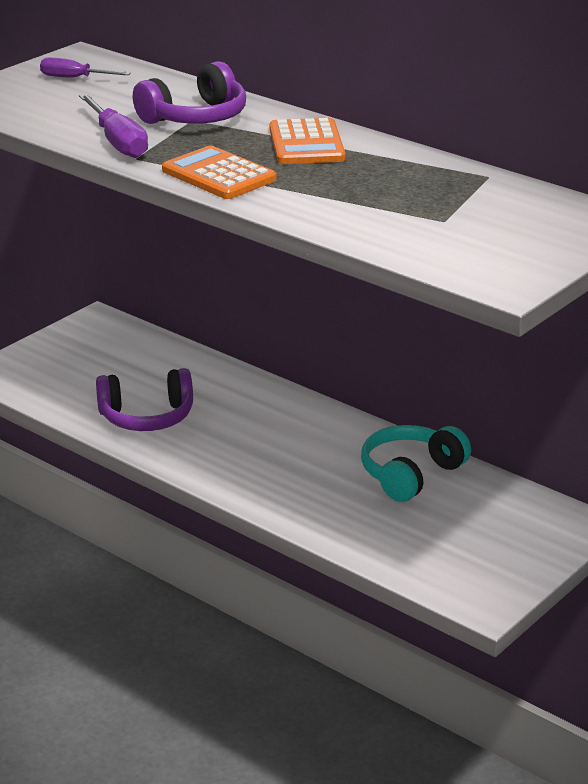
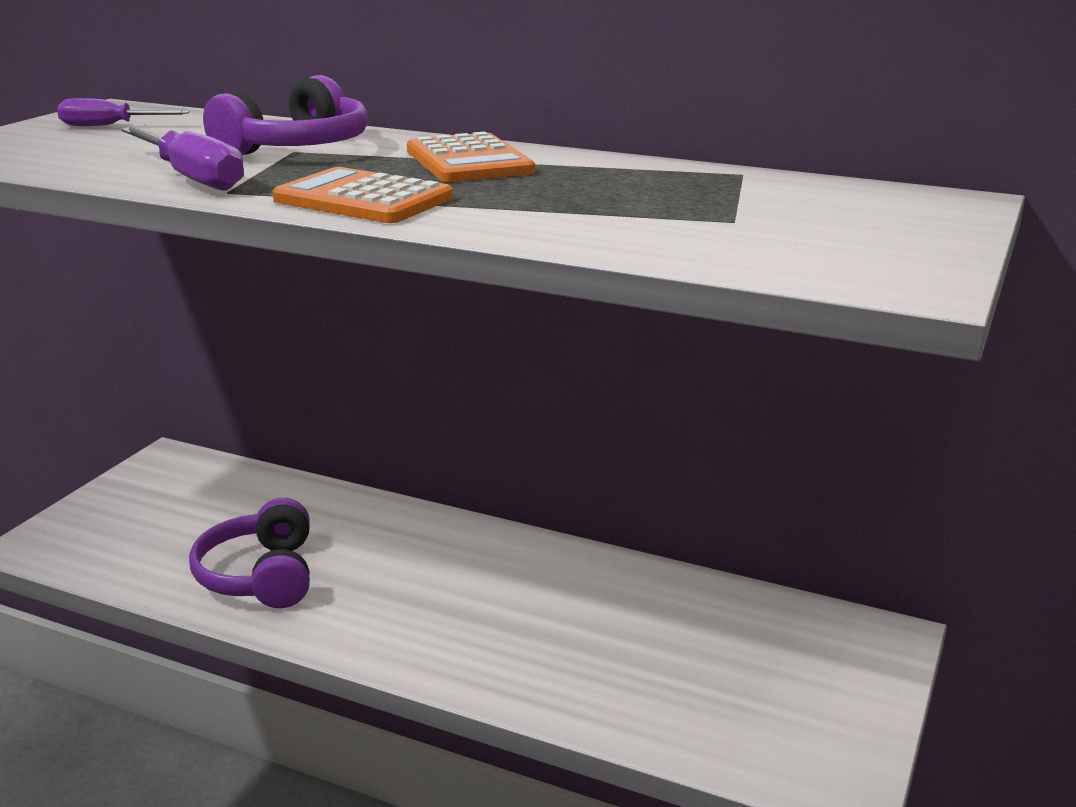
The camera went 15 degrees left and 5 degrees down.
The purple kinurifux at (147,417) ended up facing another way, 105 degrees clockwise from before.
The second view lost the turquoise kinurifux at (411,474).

#### [The task]
When a line in the listing has the word "degrees", return that line.

#### [Answer below]
The camera went 15 degrees left and 5 degrees down.
The purple kinurifux at (147,417) ended up facing another way, 105 degrees clockwise from before.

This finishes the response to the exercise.